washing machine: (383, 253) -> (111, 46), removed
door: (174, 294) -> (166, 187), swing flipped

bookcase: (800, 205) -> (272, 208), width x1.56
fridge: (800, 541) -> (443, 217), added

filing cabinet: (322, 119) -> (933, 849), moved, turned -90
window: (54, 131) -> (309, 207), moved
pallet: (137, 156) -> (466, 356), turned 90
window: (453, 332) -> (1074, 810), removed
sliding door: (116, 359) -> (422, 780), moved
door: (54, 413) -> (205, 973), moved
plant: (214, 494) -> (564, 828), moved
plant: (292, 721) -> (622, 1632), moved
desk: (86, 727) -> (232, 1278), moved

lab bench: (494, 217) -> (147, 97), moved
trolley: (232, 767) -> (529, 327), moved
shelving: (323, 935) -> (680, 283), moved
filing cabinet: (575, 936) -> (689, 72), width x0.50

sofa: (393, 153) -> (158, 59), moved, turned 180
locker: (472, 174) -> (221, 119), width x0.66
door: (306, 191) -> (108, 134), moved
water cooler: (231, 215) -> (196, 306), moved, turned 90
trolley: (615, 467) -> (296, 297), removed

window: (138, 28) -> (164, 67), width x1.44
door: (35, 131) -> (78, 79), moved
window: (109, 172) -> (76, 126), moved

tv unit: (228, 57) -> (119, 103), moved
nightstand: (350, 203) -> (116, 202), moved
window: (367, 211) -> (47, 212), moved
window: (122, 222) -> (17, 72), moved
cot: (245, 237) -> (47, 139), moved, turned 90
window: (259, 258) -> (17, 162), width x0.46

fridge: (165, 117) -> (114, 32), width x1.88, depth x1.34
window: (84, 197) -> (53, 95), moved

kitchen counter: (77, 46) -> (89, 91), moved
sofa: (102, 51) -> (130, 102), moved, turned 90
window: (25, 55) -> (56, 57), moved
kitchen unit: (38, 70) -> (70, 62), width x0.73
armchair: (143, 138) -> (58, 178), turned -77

- - -

> Aim of the exercise:
All that the answer may hold is the lines from the one with "window: (54, 131) -> (309, 207), moved" through the end of the data, set down exactly as they appear.

> Written answer:
window: (54, 131) -> (309, 207), moved
pallet: (137, 156) -> (466, 356), turned 90
window: (453, 332) -> (1074, 810), removed
sliding door: (116, 359) -> (422, 780), moved
door: (54, 413) -> (205, 973), moved
plant: (214, 494) -> (564, 828), moved
plant: (292, 721) -> (622, 1632), moved
desk: (86, 727) -> (232, 1278), moved

lab bench: (494, 217) -> (147, 97), moved
trolley: (232, 767) -> (529, 327), moved
shelving: (323, 935) -> (680, 283), moved
filing cabinet: (575, 936) -> (689, 72), width x0.50

sofa: (393, 153) -> (158, 59), moved, turned 180
locker: (472, 174) -> (221, 119), width x0.66
door: (306, 191) -> (108, 134), moved
water cooler: (231, 215) -> (196, 306), moved, turned 90
trolley: (615, 467) -> (296, 297), removed

window: (138, 28) -> (164, 67), width x1.44
door: (35, 131) -> (78, 79), moved
window: (109, 172) -> (76, 126), moved

tv unit: (228, 57) -> (119, 103), moved
nightstand: (350, 203) -> (116, 202), moved
window: (367, 211) -> (47, 212), moved
window: (122, 222) -> (17, 72), moved
cot: (245, 237) -> (47, 139), moved, turned 90
window: (259, 258) -> (17, 162), width x0.46

fridge: (165, 117) -> (114, 32), width x1.88, depth x1.34
window: (84, 197) -> (53, 95), moved

kitchen counter: (77, 46) -> (89, 91), moved
sofa: (102, 51) -> (130, 102), moved, turned 90
window: (25, 55) -> (56, 57), moved
kitchen unit: (38, 70) -> (70, 62), width x0.73
armchair: (143, 138) -> (58, 178), turned -77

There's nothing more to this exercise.